== Given records ==

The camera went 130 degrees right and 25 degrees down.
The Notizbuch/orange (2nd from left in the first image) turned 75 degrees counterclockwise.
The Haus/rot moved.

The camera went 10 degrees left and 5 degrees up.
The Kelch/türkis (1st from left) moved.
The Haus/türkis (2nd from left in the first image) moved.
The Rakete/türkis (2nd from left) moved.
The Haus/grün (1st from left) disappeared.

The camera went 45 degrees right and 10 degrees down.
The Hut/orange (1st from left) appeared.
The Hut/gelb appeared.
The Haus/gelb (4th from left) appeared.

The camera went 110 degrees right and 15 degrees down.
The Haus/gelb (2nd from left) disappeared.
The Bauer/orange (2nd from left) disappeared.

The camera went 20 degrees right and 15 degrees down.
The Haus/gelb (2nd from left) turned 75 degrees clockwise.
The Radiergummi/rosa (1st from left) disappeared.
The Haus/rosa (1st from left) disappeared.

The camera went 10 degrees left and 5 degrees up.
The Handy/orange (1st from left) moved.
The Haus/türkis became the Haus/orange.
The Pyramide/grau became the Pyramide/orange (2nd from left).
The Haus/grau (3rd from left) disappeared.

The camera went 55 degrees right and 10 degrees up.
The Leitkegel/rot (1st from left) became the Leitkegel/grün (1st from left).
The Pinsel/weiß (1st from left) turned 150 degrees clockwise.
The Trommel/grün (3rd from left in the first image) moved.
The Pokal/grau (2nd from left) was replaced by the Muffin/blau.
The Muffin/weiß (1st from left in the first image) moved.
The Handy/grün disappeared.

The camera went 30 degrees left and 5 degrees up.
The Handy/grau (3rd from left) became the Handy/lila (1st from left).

===

__Exercise instructions__:
From the line holding "The Muffin/weiß (1st" to the end of the listing, copy every line exactly, both ends included, and add nothing.

__Problem solution__:
The Muffin/weiß (1st from left in the first image) moved.
The Handy/grün disappeared.

The camera went 30 degrees left and 5 degrees up.
The Handy/grau (3rd from left) became the Handy/lila (1st from left).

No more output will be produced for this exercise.